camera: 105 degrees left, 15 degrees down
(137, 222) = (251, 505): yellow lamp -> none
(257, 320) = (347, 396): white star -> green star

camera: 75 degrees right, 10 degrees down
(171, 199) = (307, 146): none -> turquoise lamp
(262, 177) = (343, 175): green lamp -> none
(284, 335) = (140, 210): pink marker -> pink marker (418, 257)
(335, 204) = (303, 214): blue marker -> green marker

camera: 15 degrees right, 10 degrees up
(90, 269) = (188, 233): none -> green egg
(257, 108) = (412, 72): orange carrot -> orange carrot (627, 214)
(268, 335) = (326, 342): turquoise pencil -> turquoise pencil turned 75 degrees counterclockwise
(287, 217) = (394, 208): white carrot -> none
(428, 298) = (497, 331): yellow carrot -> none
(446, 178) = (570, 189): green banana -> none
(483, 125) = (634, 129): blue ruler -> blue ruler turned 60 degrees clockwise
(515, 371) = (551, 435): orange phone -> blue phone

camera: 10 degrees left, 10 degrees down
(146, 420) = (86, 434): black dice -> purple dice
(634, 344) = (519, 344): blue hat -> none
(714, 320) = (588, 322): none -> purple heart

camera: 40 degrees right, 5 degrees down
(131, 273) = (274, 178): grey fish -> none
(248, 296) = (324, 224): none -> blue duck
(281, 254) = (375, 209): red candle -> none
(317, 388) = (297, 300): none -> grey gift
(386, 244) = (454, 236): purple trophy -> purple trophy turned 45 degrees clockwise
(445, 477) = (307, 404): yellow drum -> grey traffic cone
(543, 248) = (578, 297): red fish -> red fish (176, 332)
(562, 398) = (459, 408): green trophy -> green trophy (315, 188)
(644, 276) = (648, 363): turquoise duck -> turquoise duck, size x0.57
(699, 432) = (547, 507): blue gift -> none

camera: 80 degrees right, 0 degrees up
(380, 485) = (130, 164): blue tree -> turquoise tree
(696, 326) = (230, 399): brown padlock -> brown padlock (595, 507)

Description of the task: From the line containing "(248, 296) = (324, 224): none -> blue duck" to the last line of the listing, write everything out exactly. Nothing outside that stretch belongs.

Result of this exercise:
(248, 296) = (324, 224): none -> blue duck
(281, 254) = (375, 209): red candle -> none
(317, 388) = (297, 300): none -> grey gift
(386, 244) = (454, 236): purple trophy -> purple trophy turned 45 degrees clockwise
(445, 477) = (307, 404): yellow drum -> grey traffic cone
(543, 248) = (578, 297): red fish -> red fish (176, 332)
(562, 398) = (459, 408): green trophy -> green trophy (315, 188)
(644, 276) = (648, 363): turquoise duck -> turquoise duck, size x0.57
(699, 432) = (547, 507): blue gift -> none

camera: 80 degrees right, 0 degrees up
(380, 485) = (130, 164): blue tree -> turquoise tree
(696, 326) = (230, 399): brown padlock -> brown padlock (595, 507)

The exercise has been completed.